Problem statement: Extract the complete listing and output it unchanged.

Records for processing:

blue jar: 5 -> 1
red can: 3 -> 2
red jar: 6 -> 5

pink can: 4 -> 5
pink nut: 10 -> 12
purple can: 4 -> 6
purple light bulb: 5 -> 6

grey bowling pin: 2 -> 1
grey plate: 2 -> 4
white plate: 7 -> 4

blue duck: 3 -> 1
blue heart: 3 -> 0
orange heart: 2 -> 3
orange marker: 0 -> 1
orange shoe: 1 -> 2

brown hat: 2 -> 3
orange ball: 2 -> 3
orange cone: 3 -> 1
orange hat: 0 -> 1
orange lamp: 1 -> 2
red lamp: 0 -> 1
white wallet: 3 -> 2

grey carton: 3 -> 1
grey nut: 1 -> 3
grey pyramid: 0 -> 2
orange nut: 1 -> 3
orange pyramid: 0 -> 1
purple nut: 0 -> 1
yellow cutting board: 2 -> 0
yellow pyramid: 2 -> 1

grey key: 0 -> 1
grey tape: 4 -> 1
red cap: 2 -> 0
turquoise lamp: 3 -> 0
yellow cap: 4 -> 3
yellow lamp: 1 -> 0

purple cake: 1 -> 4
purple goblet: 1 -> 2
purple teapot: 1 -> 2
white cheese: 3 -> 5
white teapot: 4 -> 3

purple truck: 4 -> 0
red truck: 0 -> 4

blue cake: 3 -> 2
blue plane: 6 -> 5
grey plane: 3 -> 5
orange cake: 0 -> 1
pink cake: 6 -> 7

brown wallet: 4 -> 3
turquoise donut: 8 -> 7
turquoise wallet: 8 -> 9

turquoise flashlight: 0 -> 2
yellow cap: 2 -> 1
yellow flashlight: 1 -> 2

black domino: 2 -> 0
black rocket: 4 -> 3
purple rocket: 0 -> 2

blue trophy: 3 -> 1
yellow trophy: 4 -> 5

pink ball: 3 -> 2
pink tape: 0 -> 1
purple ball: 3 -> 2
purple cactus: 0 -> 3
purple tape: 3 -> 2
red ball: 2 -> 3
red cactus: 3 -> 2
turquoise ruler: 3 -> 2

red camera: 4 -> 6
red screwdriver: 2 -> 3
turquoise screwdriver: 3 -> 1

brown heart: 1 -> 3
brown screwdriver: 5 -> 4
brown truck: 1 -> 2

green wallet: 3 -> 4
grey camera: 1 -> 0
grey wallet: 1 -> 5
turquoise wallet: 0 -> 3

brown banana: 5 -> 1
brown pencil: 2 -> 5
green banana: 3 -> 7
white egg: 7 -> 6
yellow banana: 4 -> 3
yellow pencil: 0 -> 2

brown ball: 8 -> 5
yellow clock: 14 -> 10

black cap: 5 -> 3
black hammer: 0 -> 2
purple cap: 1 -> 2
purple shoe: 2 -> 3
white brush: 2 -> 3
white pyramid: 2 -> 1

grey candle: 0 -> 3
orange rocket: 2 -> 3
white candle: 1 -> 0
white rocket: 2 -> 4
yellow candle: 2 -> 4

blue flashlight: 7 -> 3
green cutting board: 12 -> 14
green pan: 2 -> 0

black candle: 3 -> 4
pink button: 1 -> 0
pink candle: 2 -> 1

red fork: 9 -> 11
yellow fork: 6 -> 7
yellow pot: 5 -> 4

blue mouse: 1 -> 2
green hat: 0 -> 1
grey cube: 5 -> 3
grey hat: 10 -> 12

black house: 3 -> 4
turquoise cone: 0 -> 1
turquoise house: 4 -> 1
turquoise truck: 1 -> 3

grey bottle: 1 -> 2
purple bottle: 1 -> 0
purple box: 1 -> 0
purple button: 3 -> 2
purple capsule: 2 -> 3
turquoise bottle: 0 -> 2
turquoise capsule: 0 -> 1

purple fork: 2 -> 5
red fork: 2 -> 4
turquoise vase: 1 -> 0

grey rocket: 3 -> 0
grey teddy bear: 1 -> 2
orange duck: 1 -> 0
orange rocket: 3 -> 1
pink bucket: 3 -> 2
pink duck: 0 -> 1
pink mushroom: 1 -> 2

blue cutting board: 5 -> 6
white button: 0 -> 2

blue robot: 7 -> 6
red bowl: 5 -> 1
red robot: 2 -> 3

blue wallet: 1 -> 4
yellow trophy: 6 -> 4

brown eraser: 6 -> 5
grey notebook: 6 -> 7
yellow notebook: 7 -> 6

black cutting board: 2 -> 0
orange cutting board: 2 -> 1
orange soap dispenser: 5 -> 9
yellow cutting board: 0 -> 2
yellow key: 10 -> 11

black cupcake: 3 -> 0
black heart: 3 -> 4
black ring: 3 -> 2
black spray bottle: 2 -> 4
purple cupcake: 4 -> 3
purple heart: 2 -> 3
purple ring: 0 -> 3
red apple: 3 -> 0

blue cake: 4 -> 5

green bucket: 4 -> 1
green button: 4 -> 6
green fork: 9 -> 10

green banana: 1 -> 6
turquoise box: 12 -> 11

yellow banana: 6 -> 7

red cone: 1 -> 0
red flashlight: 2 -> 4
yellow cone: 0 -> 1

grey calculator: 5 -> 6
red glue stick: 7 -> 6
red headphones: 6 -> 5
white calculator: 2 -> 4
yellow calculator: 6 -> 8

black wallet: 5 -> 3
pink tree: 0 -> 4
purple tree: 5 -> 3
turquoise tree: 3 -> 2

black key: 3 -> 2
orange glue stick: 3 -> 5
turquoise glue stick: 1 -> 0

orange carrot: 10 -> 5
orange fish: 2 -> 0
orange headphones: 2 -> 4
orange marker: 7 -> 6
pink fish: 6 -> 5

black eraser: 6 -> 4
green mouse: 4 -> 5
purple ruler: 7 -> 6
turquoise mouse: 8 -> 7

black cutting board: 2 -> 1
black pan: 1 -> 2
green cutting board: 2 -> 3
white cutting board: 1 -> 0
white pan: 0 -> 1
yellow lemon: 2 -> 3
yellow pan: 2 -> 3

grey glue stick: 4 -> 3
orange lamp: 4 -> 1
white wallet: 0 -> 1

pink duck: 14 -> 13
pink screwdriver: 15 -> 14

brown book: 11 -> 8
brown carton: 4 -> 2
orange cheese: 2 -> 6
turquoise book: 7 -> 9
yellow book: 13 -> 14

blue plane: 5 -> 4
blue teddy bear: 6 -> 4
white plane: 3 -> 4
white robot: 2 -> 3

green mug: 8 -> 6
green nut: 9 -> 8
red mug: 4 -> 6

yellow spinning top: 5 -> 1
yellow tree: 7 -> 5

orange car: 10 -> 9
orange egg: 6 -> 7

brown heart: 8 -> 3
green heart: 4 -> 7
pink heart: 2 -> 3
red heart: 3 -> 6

Task answer:
blue jar: 5 -> 1
red can: 3 -> 2
red jar: 6 -> 5

pink can: 4 -> 5
pink nut: 10 -> 12
purple can: 4 -> 6
purple light bulb: 5 -> 6

grey bowling pin: 2 -> 1
grey plate: 2 -> 4
white plate: 7 -> 4

blue duck: 3 -> 1
blue heart: 3 -> 0
orange heart: 2 -> 3
orange marker: 0 -> 1
orange shoe: 1 -> 2

brown hat: 2 -> 3
orange ball: 2 -> 3
orange cone: 3 -> 1
orange hat: 0 -> 1
orange lamp: 1 -> 2
red lamp: 0 -> 1
white wallet: 3 -> 2

grey carton: 3 -> 1
grey nut: 1 -> 3
grey pyramid: 0 -> 2
orange nut: 1 -> 3
orange pyramid: 0 -> 1
purple nut: 0 -> 1
yellow cutting board: 2 -> 0
yellow pyramid: 2 -> 1

grey key: 0 -> 1
grey tape: 4 -> 1
red cap: 2 -> 0
turquoise lamp: 3 -> 0
yellow cap: 4 -> 3
yellow lamp: 1 -> 0

purple cake: 1 -> 4
purple goblet: 1 -> 2
purple teapot: 1 -> 2
white cheese: 3 -> 5
white teapot: 4 -> 3

purple truck: 4 -> 0
red truck: 0 -> 4

blue cake: 3 -> 2
blue plane: 6 -> 5
grey plane: 3 -> 5
orange cake: 0 -> 1
pink cake: 6 -> 7

brown wallet: 4 -> 3
turquoise donut: 8 -> 7
turquoise wallet: 8 -> 9

turquoise flashlight: 0 -> 2
yellow cap: 2 -> 1
yellow flashlight: 1 -> 2

black domino: 2 -> 0
black rocket: 4 -> 3
purple rocket: 0 -> 2

blue trophy: 3 -> 1
yellow trophy: 4 -> 5

pink ball: 3 -> 2
pink tape: 0 -> 1
purple ball: 3 -> 2
purple cactus: 0 -> 3
purple tape: 3 -> 2
red ball: 2 -> 3
red cactus: 3 -> 2
turquoise ruler: 3 -> 2

red camera: 4 -> 6
red screwdriver: 2 -> 3
turquoise screwdriver: 3 -> 1

brown heart: 1 -> 3
brown screwdriver: 5 -> 4
brown truck: 1 -> 2

green wallet: 3 -> 4
grey camera: 1 -> 0
grey wallet: 1 -> 5
turquoise wallet: 0 -> 3

brown banana: 5 -> 1
brown pencil: 2 -> 5
green banana: 3 -> 7
white egg: 7 -> 6
yellow banana: 4 -> 3
yellow pencil: 0 -> 2

brown ball: 8 -> 5
yellow clock: 14 -> 10

black cap: 5 -> 3
black hammer: 0 -> 2
purple cap: 1 -> 2
purple shoe: 2 -> 3
white brush: 2 -> 3
white pyramid: 2 -> 1

grey candle: 0 -> 3
orange rocket: 2 -> 3
white candle: 1 -> 0
white rocket: 2 -> 4
yellow candle: 2 -> 4

blue flashlight: 7 -> 3
green cutting board: 12 -> 14
green pan: 2 -> 0

black candle: 3 -> 4
pink button: 1 -> 0
pink candle: 2 -> 1

red fork: 9 -> 11
yellow fork: 6 -> 7
yellow pot: 5 -> 4

blue mouse: 1 -> 2
green hat: 0 -> 1
grey cube: 5 -> 3
grey hat: 10 -> 12

black house: 3 -> 4
turquoise cone: 0 -> 1
turquoise house: 4 -> 1
turquoise truck: 1 -> 3

grey bottle: 1 -> 2
purple bottle: 1 -> 0
purple box: 1 -> 0
purple button: 3 -> 2
purple capsule: 2 -> 3
turquoise bottle: 0 -> 2
turquoise capsule: 0 -> 1

purple fork: 2 -> 5
red fork: 2 -> 4
turquoise vase: 1 -> 0

grey rocket: 3 -> 0
grey teddy bear: 1 -> 2
orange duck: 1 -> 0
orange rocket: 3 -> 1
pink bucket: 3 -> 2
pink duck: 0 -> 1
pink mushroom: 1 -> 2

blue cutting board: 5 -> 6
white button: 0 -> 2

blue robot: 7 -> 6
red bowl: 5 -> 1
red robot: 2 -> 3

blue wallet: 1 -> 4
yellow trophy: 6 -> 4

brown eraser: 6 -> 5
grey notebook: 6 -> 7
yellow notebook: 7 -> 6

black cutting board: 2 -> 0
orange cutting board: 2 -> 1
orange soap dispenser: 5 -> 9
yellow cutting board: 0 -> 2
yellow key: 10 -> 11

black cupcake: 3 -> 0
black heart: 3 -> 4
black ring: 3 -> 2
black spray bottle: 2 -> 4
purple cupcake: 4 -> 3
purple heart: 2 -> 3
purple ring: 0 -> 3
red apple: 3 -> 0

blue cake: 4 -> 5

green bucket: 4 -> 1
green button: 4 -> 6
green fork: 9 -> 10

green banana: 1 -> 6
turquoise box: 12 -> 11

yellow banana: 6 -> 7

red cone: 1 -> 0
red flashlight: 2 -> 4
yellow cone: 0 -> 1

grey calculator: 5 -> 6
red glue stick: 7 -> 6
red headphones: 6 -> 5
white calculator: 2 -> 4
yellow calculator: 6 -> 8

black wallet: 5 -> 3
pink tree: 0 -> 4
purple tree: 5 -> 3
turquoise tree: 3 -> 2

black key: 3 -> 2
orange glue stick: 3 -> 5
turquoise glue stick: 1 -> 0

orange carrot: 10 -> 5
orange fish: 2 -> 0
orange headphones: 2 -> 4
orange marker: 7 -> 6
pink fish: 6 -> 5

black eraser: 6 -> 4
green mouse: 4 -> 5
purple ruler: 7 -> 6
turquoise mouse: 8 -> 7

black cutting board: 2 -> 1
black pan: 1 -> 2
green cutting board: 2 -> 3
white cutting board: 1 -> 0
white pan: 0 -> 1
yellow lemon: 2 -> 3
yellow pan: 2 -> 3

grey glue stick: 4 -> 3
orange lamp: 4 -> 1
white wallet: 0 -> 1

pink duck: 14 -> 13
pink screwdriver: 15 -> 14

brown book: 11 -> 8
brown carton: 4 -> 2
orange cheese: 2 -> 6
turquoise book: 7 -> 9
yellow book: 13 -> 14

blue plane: 5 -> 4
blue teddy bear: 6 -> 4
white plane: 3 -> 4
white robot: 2 -> 3

green mug: 8 -> 6
green nut: 9 -> 8
red mug: 4 -> 6

yellow spinning top: 5 -> 1
yellow tree: 7 -> 5

orange car: 10 -> 9
orange egg: 6 -> 7

brown heart: 8 -> 3
green heart: 4 -> 7
pink heart: 2 -> 3
red heart: 3 -> 6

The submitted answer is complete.